_What is expected_
Retrieve each line that contains the word "none" from the entries below.

(Data extracted from a collection)
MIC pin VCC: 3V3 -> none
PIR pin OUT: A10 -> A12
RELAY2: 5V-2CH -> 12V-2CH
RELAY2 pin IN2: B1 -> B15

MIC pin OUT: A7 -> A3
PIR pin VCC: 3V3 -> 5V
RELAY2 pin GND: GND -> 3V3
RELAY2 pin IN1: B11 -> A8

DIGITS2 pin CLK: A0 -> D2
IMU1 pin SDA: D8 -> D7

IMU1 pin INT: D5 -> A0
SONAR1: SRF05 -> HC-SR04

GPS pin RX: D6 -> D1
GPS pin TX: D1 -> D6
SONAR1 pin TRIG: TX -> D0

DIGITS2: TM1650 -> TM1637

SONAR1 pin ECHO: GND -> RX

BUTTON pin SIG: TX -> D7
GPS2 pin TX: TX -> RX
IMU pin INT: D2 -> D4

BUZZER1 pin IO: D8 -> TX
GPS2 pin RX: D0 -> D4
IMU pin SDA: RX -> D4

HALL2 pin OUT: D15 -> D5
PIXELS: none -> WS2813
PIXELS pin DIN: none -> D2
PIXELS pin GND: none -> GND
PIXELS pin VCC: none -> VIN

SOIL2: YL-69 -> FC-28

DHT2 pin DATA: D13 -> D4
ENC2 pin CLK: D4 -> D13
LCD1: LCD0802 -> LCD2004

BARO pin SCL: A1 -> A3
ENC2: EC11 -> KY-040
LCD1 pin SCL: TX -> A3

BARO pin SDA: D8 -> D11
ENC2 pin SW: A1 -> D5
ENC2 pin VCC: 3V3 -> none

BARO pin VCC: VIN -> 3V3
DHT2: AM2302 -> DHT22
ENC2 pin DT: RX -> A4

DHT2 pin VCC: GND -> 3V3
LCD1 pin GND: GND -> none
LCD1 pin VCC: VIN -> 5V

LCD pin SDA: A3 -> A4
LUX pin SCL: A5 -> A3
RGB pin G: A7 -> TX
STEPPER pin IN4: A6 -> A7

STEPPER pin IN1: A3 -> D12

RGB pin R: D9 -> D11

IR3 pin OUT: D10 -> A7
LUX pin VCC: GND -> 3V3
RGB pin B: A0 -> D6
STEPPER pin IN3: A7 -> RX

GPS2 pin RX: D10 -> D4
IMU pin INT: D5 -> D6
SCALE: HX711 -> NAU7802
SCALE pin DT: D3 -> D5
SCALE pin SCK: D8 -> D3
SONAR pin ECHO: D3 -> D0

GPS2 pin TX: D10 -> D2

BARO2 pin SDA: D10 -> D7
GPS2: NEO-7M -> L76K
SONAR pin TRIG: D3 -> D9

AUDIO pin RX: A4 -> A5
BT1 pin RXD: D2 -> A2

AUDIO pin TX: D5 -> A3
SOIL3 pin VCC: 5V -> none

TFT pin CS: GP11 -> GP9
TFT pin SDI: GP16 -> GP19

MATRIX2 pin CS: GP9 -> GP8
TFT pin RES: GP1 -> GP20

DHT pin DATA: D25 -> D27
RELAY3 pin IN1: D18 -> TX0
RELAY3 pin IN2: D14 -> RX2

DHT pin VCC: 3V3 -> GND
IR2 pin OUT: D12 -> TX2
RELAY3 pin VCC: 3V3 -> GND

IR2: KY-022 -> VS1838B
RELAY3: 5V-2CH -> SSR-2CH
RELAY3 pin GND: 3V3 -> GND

_Answer_
MIC pin VCC: 3V3 -> none
PIXELS: none -> WS2813
PIXELS pin DIN: none -> D2
PIXELS pin GND: none -> GND
PIXELS pin VCC: none -> VIN
ENC2 pin VCC: 3V3 -> none
LCD1 pin GND: GND -> none
SOIL3 pin VCC: 5V -> none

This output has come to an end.